■ **THE EXERCISE**: Count the lines of the data below that contain the string "kern", treating uppercase and lowercase as different. Give only the number.

A run of records
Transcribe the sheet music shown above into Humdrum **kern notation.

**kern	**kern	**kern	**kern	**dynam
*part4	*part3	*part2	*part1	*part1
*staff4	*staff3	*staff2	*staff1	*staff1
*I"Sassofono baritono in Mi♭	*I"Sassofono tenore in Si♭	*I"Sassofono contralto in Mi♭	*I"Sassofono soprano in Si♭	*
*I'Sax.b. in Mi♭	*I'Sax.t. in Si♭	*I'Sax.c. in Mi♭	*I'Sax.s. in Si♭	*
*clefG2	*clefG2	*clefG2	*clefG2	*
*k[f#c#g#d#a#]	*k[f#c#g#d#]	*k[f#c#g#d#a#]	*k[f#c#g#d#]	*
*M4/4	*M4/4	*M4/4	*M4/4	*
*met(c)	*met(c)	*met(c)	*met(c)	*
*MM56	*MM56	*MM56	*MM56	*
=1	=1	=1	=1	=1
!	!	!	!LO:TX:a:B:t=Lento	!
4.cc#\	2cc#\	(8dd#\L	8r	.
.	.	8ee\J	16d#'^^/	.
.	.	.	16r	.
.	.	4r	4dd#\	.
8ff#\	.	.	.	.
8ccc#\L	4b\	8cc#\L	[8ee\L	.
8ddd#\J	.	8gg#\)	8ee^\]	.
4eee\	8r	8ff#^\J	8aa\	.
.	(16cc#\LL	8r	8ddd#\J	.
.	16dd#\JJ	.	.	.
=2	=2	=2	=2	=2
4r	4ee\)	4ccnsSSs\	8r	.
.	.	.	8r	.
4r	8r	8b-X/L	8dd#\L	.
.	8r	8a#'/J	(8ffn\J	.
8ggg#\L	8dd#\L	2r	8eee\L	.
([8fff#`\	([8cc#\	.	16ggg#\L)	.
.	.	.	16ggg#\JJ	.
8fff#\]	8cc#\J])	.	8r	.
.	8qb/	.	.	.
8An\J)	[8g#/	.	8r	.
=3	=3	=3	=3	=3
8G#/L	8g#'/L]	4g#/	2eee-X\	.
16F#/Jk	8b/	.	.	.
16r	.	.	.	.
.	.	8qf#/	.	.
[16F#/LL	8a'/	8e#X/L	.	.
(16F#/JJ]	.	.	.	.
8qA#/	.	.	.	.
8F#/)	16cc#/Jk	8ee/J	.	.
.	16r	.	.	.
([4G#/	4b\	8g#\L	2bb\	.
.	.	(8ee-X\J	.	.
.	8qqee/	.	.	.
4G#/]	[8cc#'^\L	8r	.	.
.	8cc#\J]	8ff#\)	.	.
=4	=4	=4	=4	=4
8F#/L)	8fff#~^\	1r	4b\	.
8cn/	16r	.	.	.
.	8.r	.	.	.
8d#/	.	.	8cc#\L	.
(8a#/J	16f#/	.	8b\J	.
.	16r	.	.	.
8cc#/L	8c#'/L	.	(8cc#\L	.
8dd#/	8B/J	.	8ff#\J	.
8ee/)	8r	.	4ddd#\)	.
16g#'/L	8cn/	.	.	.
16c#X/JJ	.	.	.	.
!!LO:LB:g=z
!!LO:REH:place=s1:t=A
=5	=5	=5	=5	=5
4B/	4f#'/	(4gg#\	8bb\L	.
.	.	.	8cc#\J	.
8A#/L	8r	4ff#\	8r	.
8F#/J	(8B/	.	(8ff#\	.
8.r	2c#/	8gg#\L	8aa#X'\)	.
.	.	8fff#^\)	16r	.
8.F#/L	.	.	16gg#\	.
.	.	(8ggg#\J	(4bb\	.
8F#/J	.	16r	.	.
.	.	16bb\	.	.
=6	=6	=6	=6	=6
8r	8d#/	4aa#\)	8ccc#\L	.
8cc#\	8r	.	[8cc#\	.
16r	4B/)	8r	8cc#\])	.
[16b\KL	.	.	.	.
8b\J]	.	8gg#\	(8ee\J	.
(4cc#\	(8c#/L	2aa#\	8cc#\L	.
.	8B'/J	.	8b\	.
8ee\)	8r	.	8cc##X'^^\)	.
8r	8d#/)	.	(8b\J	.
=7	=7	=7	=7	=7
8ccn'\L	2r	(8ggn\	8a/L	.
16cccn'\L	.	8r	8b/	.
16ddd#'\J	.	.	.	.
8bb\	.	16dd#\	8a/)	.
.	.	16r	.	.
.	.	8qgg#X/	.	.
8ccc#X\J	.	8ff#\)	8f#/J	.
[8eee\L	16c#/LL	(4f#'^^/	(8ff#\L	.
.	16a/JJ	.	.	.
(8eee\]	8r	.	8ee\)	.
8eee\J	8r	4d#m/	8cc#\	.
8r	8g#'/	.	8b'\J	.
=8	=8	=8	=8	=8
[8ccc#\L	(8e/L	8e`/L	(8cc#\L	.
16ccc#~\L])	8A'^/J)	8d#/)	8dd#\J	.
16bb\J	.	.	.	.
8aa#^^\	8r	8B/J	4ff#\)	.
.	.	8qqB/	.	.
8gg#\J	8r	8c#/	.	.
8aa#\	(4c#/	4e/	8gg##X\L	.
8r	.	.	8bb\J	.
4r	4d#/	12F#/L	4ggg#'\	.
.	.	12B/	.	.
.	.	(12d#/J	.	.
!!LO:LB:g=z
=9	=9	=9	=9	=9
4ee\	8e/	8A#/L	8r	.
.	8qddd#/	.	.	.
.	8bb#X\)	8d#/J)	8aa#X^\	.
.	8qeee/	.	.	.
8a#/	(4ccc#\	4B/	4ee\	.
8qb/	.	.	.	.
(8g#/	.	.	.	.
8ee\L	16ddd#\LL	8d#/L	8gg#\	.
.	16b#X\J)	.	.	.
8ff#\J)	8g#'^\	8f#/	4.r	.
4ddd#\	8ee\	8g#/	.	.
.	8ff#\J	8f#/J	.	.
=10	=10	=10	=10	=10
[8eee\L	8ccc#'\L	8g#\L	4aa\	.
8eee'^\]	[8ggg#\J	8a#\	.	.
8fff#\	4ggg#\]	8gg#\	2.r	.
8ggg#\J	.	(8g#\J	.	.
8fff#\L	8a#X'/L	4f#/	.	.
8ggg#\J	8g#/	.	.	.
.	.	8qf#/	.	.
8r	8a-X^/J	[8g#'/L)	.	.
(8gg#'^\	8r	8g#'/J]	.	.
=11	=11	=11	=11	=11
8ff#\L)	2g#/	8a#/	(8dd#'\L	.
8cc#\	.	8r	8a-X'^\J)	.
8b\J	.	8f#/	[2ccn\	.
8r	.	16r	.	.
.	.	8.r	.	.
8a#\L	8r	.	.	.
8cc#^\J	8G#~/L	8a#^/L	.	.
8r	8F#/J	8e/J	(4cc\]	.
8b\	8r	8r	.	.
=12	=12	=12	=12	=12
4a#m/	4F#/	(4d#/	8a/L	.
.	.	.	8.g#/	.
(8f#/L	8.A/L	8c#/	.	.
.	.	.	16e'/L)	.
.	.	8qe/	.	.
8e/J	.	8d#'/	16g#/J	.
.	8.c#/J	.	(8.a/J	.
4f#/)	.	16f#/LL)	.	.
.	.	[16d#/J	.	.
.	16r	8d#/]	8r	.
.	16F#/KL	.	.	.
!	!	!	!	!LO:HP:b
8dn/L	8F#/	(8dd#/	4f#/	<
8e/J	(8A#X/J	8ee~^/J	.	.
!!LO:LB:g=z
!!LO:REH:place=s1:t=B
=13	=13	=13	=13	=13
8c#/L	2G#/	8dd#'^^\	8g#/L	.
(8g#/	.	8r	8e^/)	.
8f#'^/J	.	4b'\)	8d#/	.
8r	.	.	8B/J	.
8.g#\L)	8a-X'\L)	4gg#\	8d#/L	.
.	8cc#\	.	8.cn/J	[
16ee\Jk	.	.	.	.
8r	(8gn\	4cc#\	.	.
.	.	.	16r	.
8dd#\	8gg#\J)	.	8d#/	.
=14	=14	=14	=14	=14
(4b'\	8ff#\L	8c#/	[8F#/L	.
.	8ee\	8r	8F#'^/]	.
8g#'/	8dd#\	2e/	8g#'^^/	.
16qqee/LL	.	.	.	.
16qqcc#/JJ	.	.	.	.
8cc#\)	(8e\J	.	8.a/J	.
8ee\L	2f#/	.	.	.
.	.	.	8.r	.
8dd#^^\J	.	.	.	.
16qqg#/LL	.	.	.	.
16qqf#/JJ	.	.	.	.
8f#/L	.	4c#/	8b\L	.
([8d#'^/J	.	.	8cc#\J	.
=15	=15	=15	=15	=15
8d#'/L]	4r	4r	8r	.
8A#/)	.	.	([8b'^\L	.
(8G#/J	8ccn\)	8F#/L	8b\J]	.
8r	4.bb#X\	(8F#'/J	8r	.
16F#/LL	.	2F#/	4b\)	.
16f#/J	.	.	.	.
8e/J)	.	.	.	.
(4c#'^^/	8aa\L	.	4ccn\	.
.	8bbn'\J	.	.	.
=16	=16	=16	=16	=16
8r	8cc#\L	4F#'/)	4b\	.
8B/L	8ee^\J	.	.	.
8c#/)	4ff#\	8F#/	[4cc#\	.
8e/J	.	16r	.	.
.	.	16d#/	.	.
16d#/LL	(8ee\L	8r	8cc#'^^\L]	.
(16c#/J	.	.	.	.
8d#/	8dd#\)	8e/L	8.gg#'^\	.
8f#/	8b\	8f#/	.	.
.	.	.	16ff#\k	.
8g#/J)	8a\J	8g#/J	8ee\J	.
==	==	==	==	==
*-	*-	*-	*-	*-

■ **TASK ANSWER**: 2